▶ [PROBLEM REQUIREMENTS] With pictures left out, retype exactly the lines from the one containing "gray line: (332, 450)" through the final line of the entries.

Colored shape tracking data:
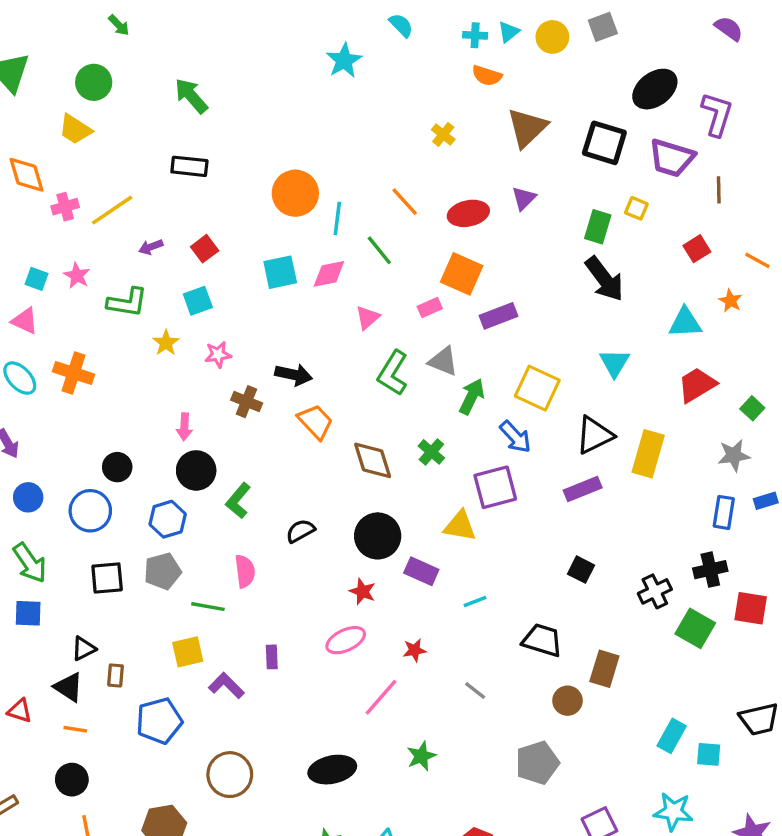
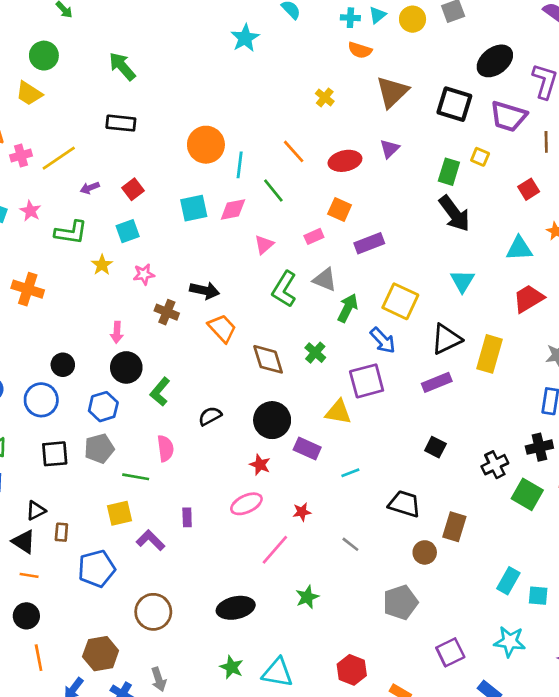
orange square: (462, 274) -> (340, 209), size x0.7

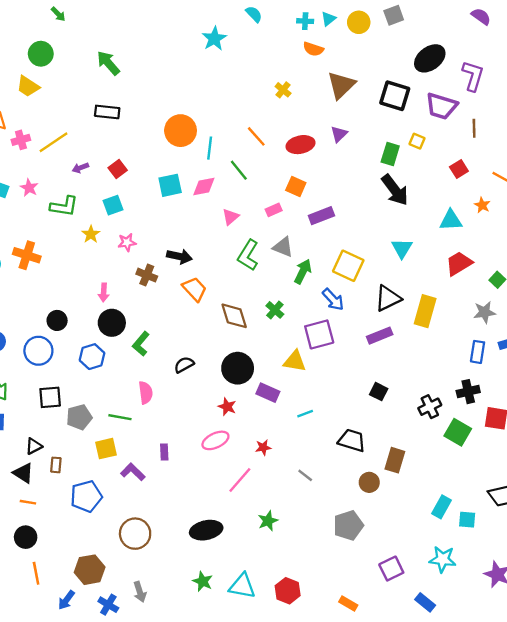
gray pentagon: (99, 448) -> (79, 417), moved
red hexagon: (352, 670) -> (288, 591), moved

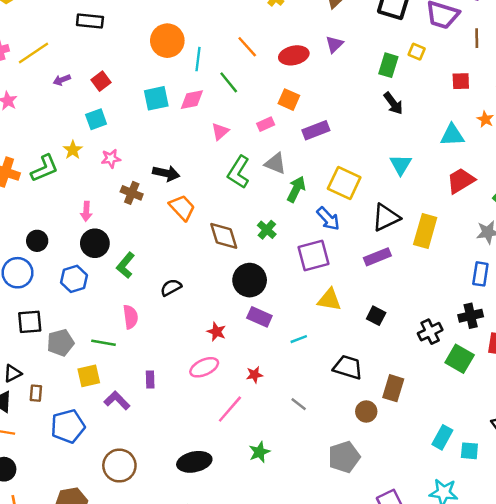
red square: (459, 169) -> (461, 81), turned 30
black arrow: (395, 190) -> (393, 103), size x0.7
green L-shape: (64, 206) -> (45, 168), moved, turned -32
yellow triangle: (295, 361) -> (329, 300), moved
black circle: (238, 368) -> (250, 280), moved

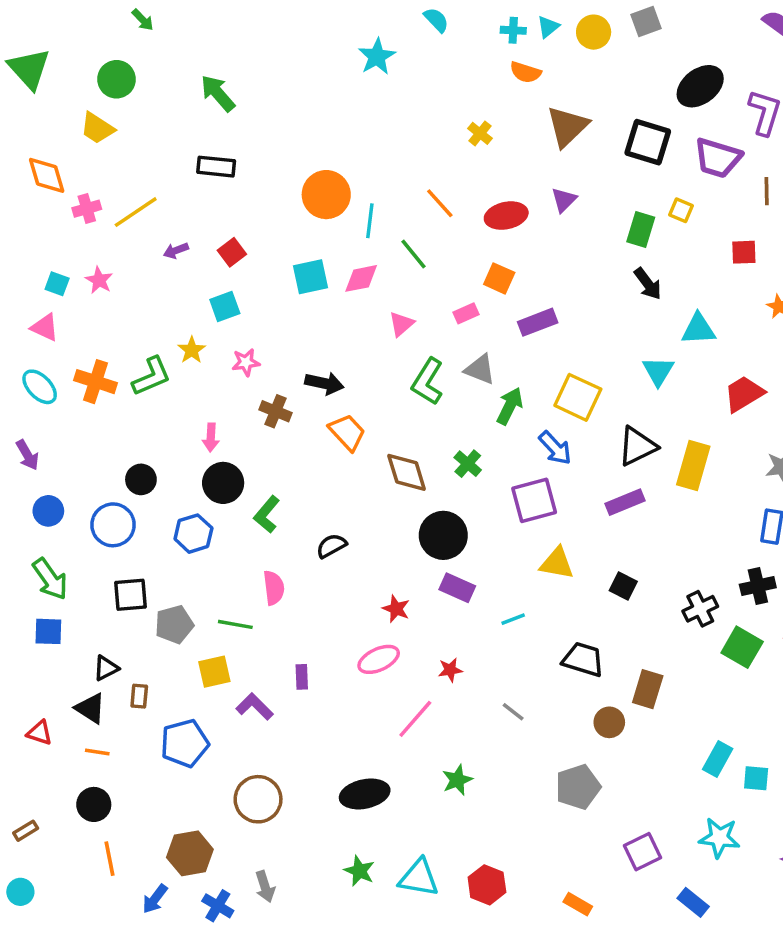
cyan triangle: (452, 135) -> (698, 329), moved

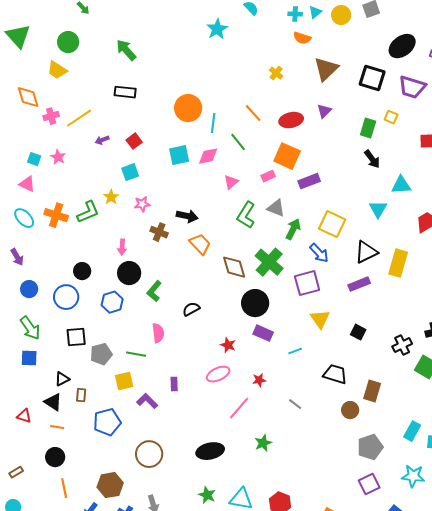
orange square: (499, 278) -> (287, 156), size x1.5
green cross: (468, 464) -> (269, 262), size x1.8
yellow triangle: (557, 563) -> (320, 319), turned 45
gray pentagon: (578, 787) -> (370, 447), moved

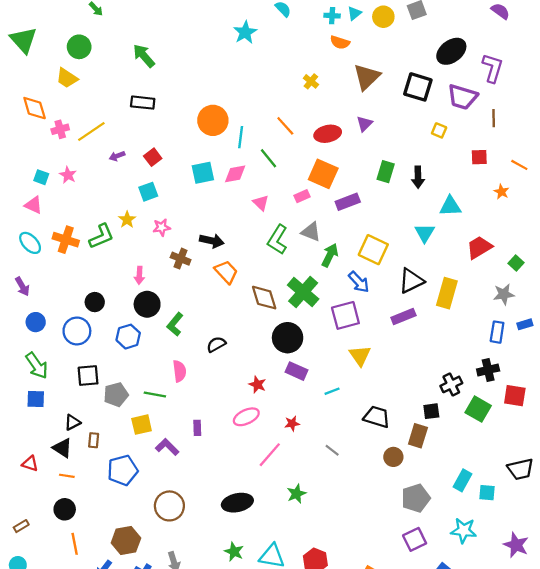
green rectangle: (368, 128) -> (386, 172), moved
black arrow: (372, 159) -> (418, 177), turned 36
pink triangle: (231, 182) -> (261, 203), turned -35
black square: (358, 332) -> (431, 411), moved, turned -35

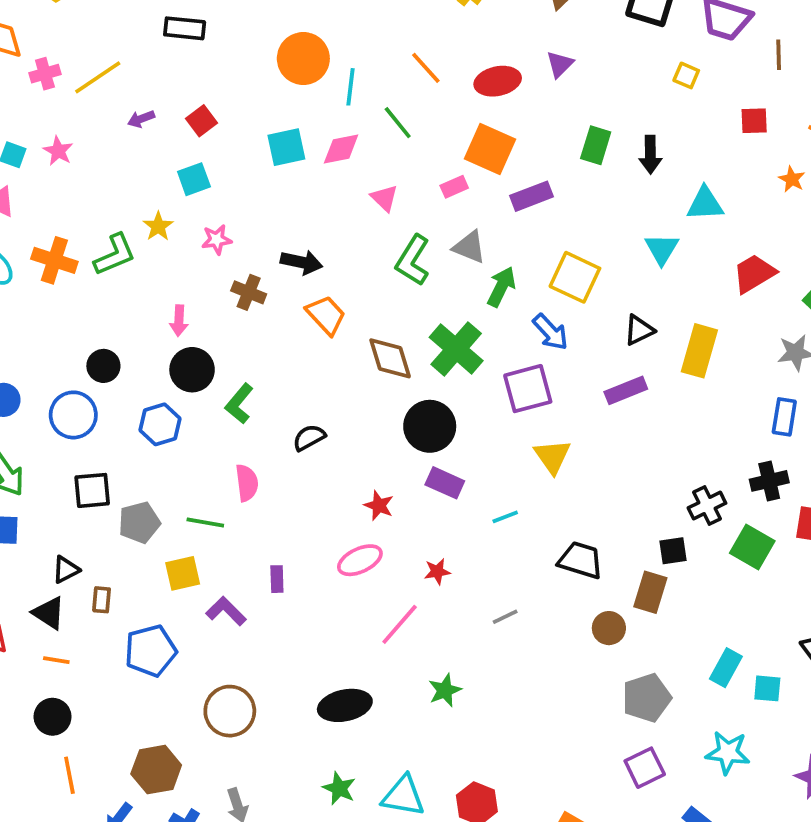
black triangle: (411, 281) -> (639, 330), size x0.7
gray line: (332, 450) -> (505, 617), turned -64

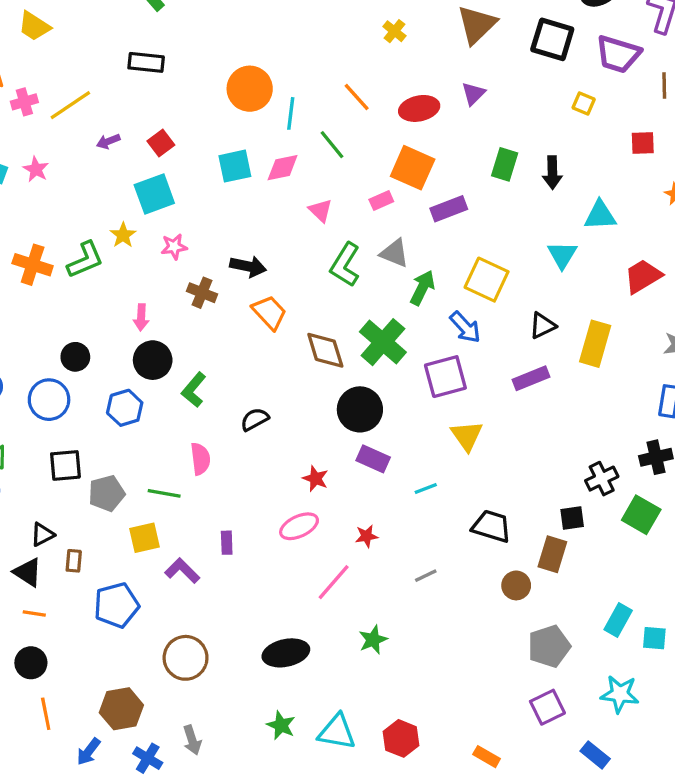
cyan square: (194, 179) -> (154, 194), size x1.4

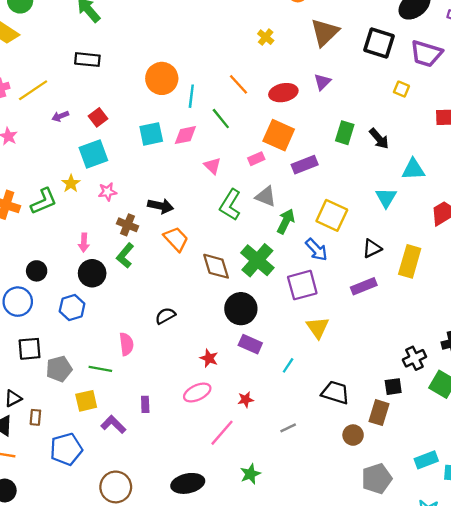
black arrow: (552, 173) -> (379, 139), turned -40
green L-shape: (194, 390) -> (125, 256), moved
cyan line: (426, 488) -> (288, 365), turned -35
cyan rectangle: (618, 620) -> (426, 460), turned 40

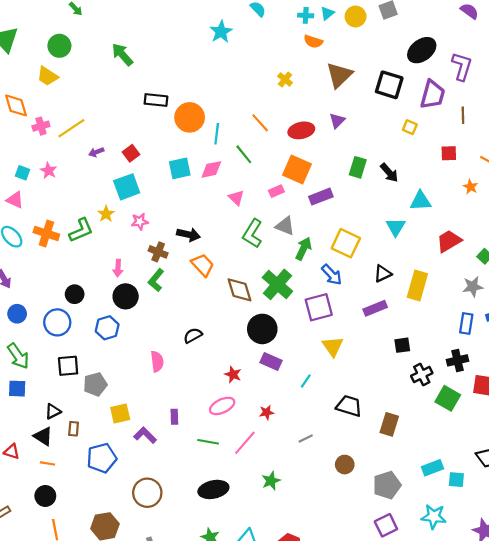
purple trapezoid: (426, 54) -> (433, 95), turned -92
black rectangle: (87, 60) -> (156, 100), moved
green line: (100, 369) -> (208, 442), moved
black square: (393, 387) -> (402, 345), moved
brown circle: (353, 435) -> (345, 465), moved

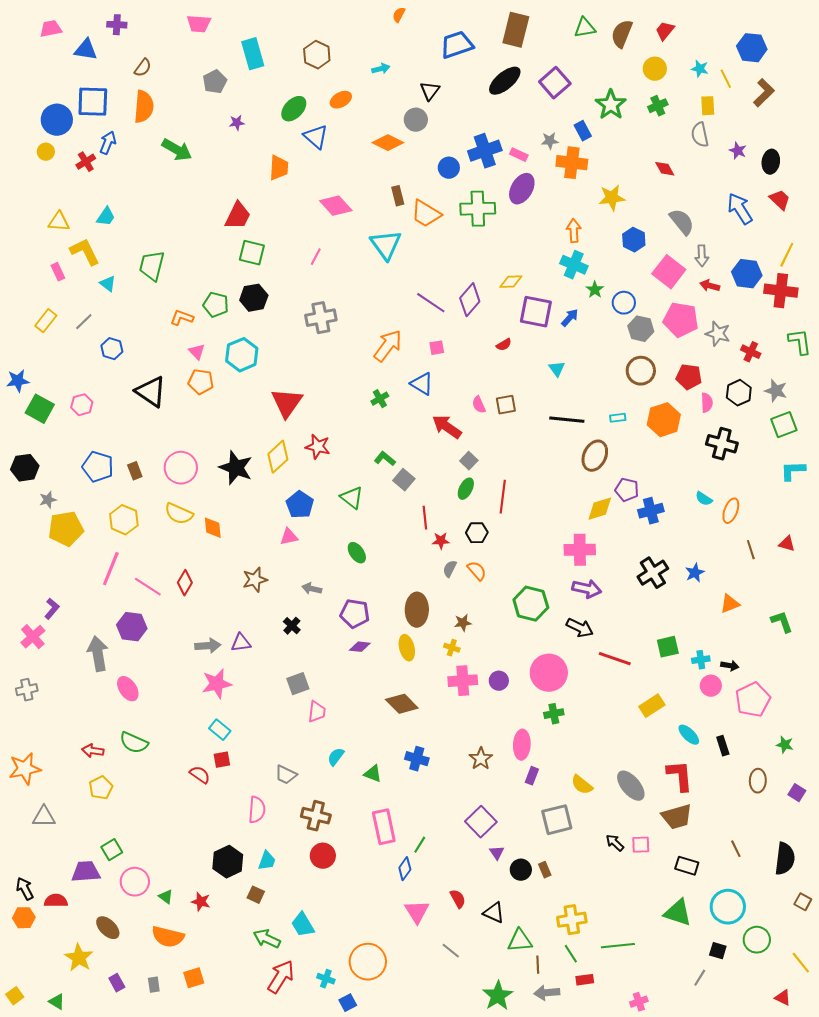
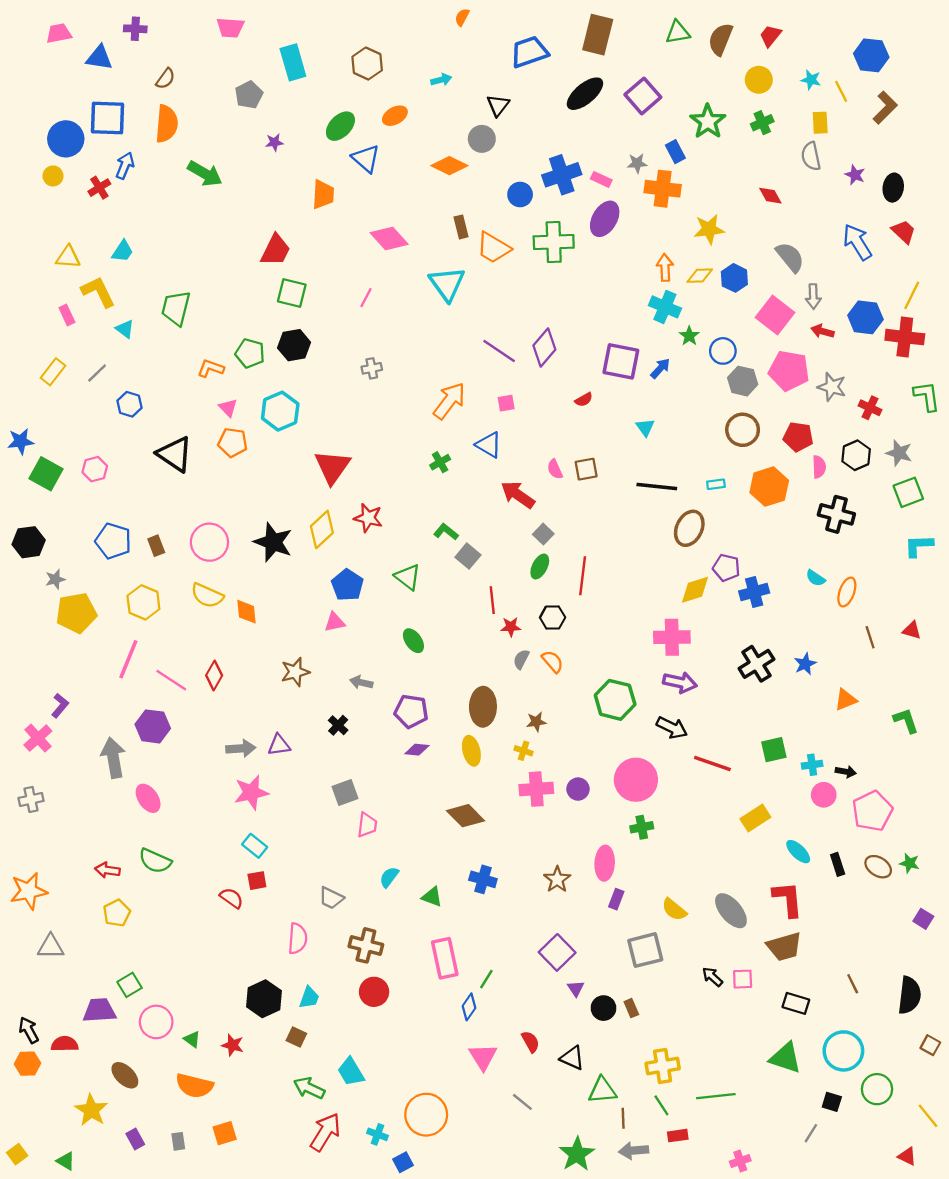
yellow diamond: (511, 282) -> (700, 276), moved
gray cross: (321, 318) -> (372, 368), size x0.6
brown ellipse: (758, 781) -> (878, 867), moved, turned -60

▶ [TASK SOLUTION]
gray line: (332, 450) -> (505, 617), turned -64

cyan square: (194, 179) -> (154, 194), size x1.4

black arrow: (552, 173) -> (379, 139), turned -40
green L-shape: (194, 390) -> (125, 256), moved
cyan line: (426, 488) -> (288, 365), turned -35
cyan rectangle: (618, 620) -> (426, 460), turned 40

purple trapezoid: (426, 54) -> (433, 95), turned -92
black rectangle: (87, 60) -> (156, 100), moved
green line: (100, 369) -> (208, 442), moved
black square: (393, 387) -> (402, 345), moved
brown circle: (353, 435) -> (345, 465), moved

yellow diamond: (511, 282) -> (700, 276), moved
gray cross: (321, 318) -> (372, 368), size x0.6
brown ellipse: (758, 781) -> (878, 867), moved, turned -60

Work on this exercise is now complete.